## [What you will do]
Begin at the line containing "brown notebook: 3 -> 4" and give again every line to the end of the records, exactly, without the pictures.

*** Opening Material for this task ***

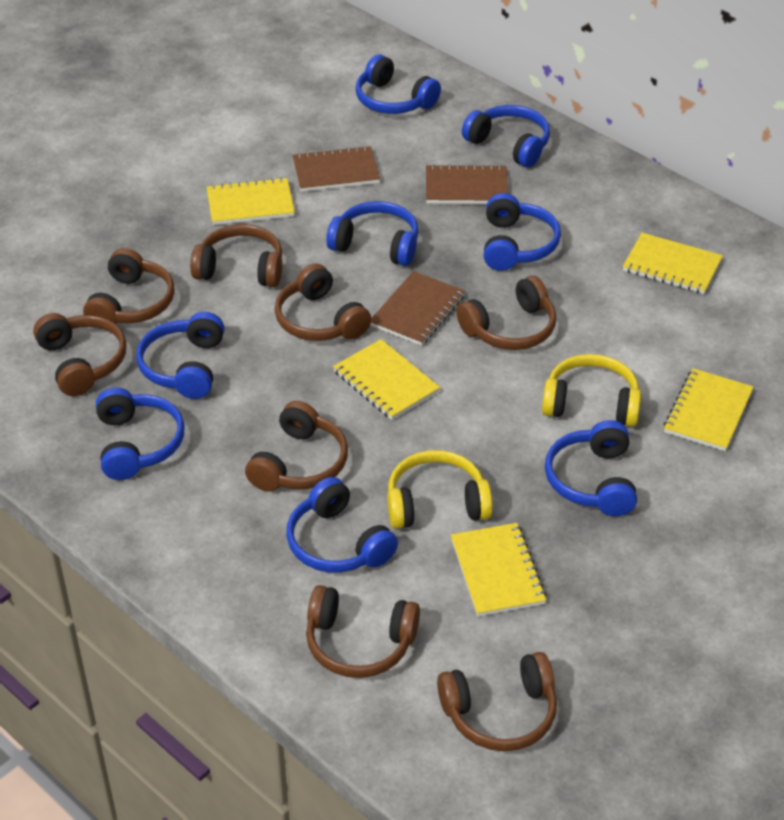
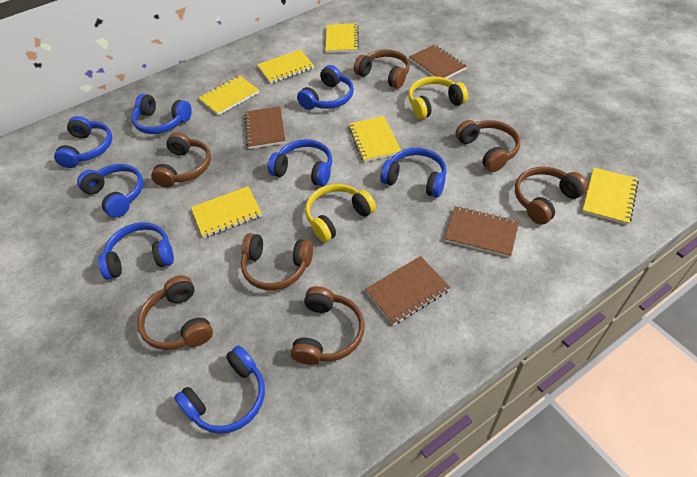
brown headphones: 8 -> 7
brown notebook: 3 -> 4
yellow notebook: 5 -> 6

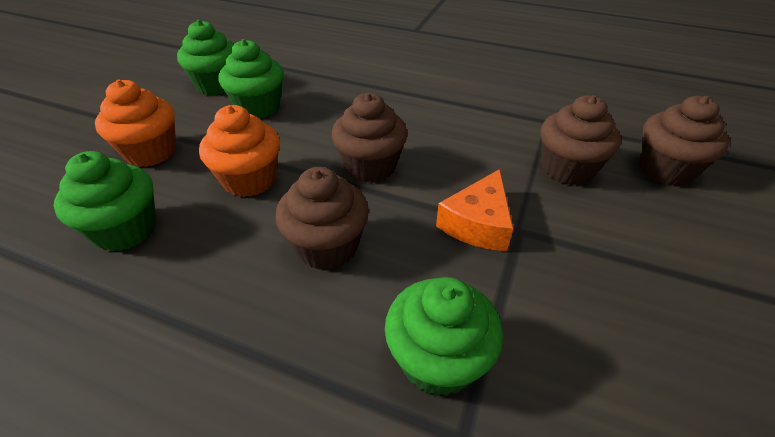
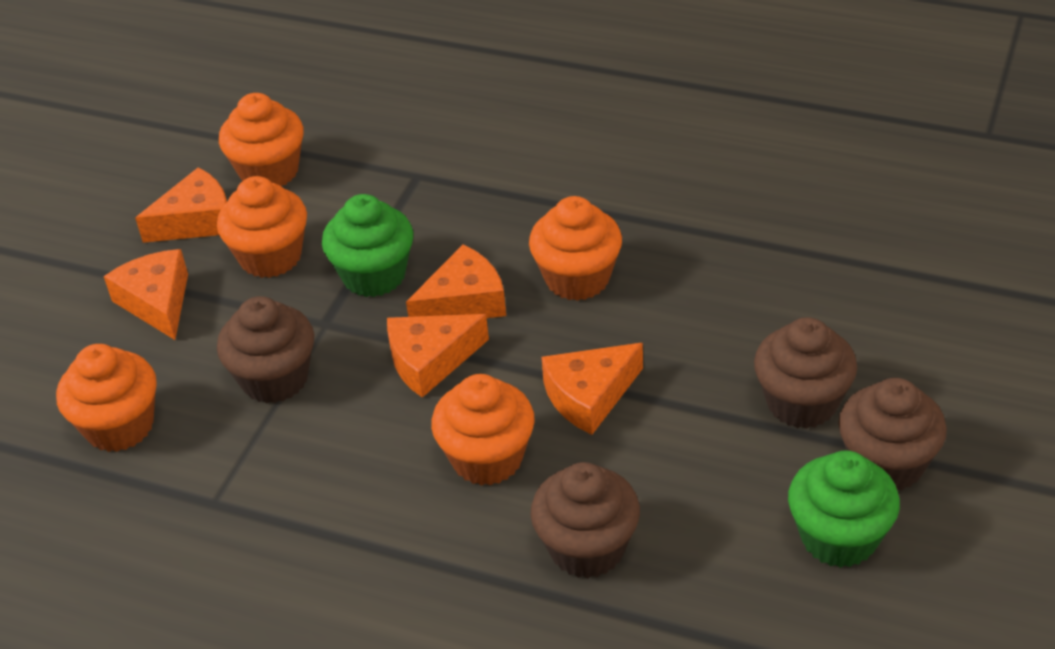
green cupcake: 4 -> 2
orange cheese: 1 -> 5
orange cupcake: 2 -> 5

*** Closing Material for this task ***

## [Task answer]
brown notebook: 3 -> 4
yellow notebook: 5 -> 6

green cupcake: 4 -> 2
orange cheese: 1 -> 5
orange cupcake: 2 -> 5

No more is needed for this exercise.